_Problem:_
Find "plant: (265, 78) -> (531, 631), added" in the data, then restate the line it sits in and every later line word for word, ending with the last line.

_Given records:_
■ ■ ■ ■ ■ ■ ■
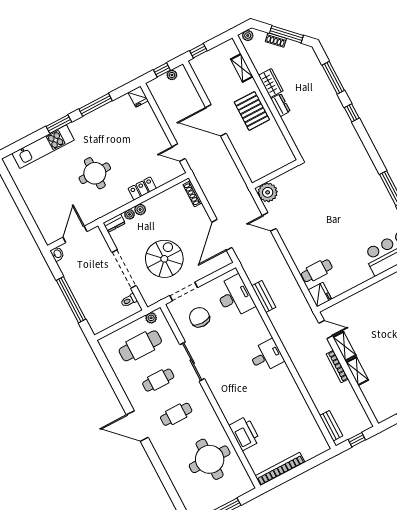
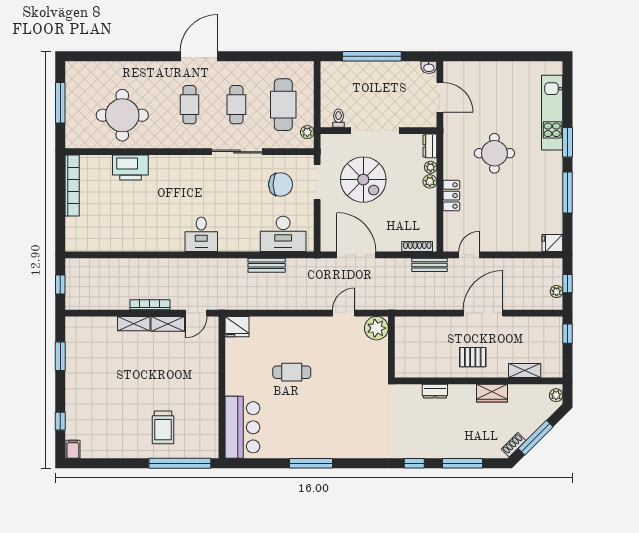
shoe rack: (276, 40) -> (514, 445), moved
dresser: (280, 105) -> (435, 391), moved
pallet: (252, 111) -> (473, 357), width x0.67, depth x0.71
cafe table: (317, 271) -> (292, 372), moved, turned 90
bench: (331, 426) -> (429, 265), moved

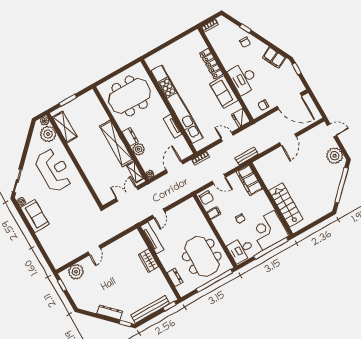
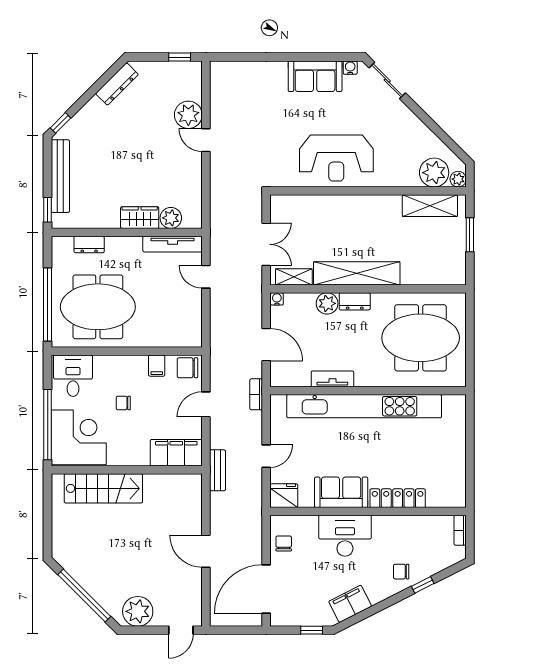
meeting table: (130, 96) -> (421, 338), turned 90
reception desk: (54, 170) -> (336, 158), moved
plant: (140, 246) -> (171, 218), added
plant: (76, 272) -> (188, 115), moved
dresser: (110, 312) -> (117, 84), moved

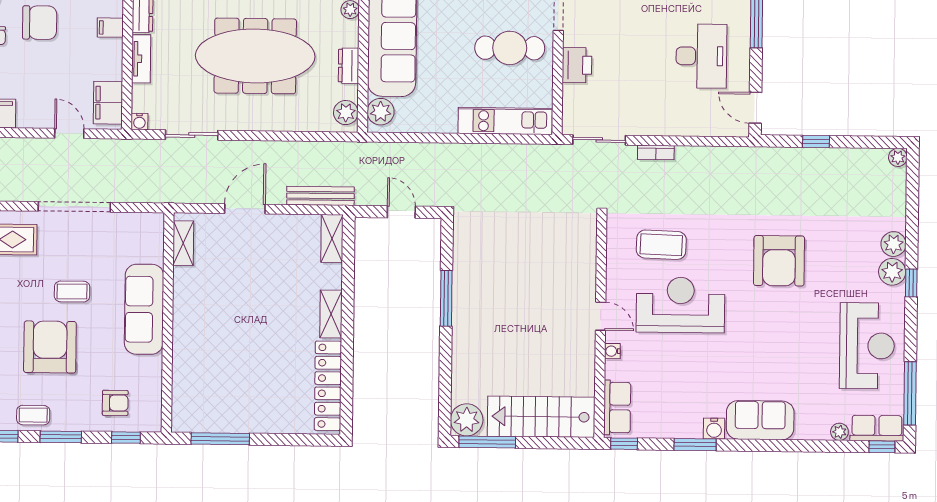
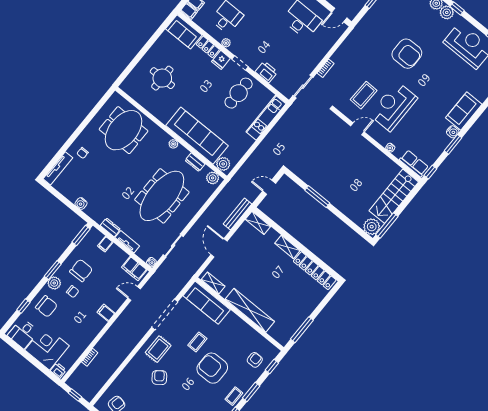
sofa: (144, 309) -> (207, 303), moved
door: (601, 316) -> (357, 129), moved
shelving: (186, 334) -> (250, 310), added

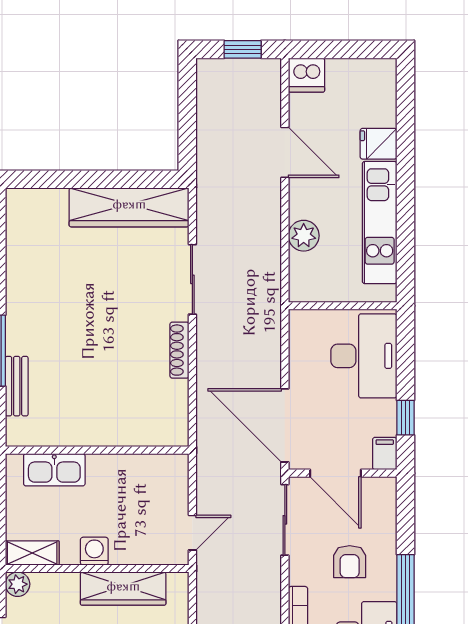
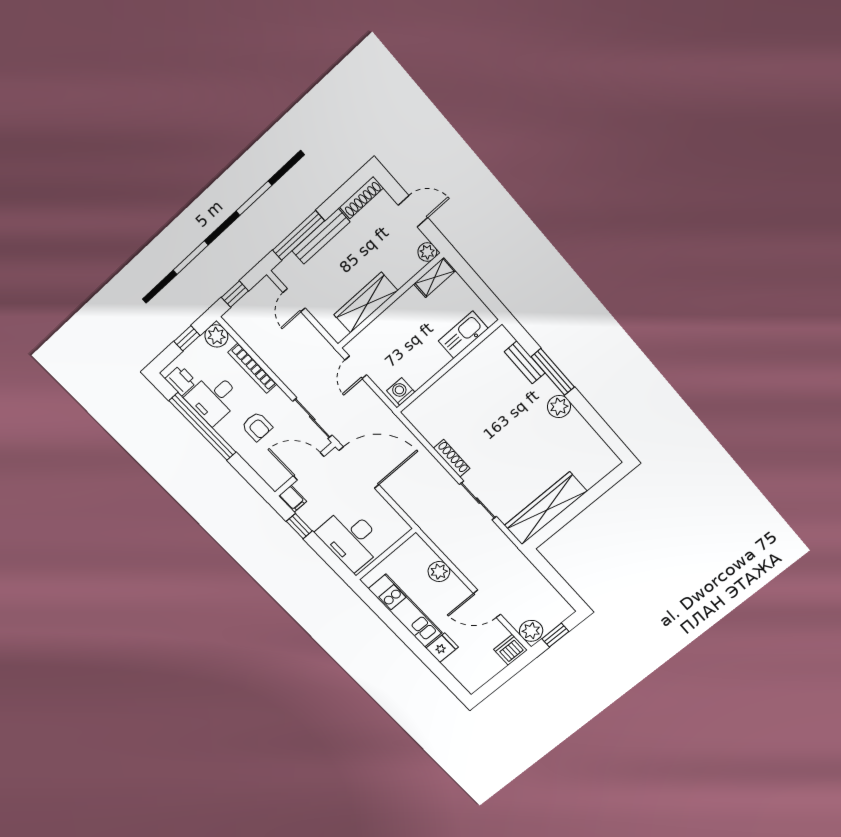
plant: (265, 78) -> (531, 631), added
plant: (21, 308) -> (559, 406), added
washing machine: (94, 551) -> (401, 391), moved, turned 180
armchair: (350, 562) -> (257, 427), turned 180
■ ■ ■ ■ ■ ■ ■
_Final answer:_
plant: (265, 78) -> (531, 631), added
plant: (21, 308) -> (559, 406), added
washing machine: (94, 551) -> (401, 391), moved, turned 180
armchair: (350, 562) -> (257, 427), turned 180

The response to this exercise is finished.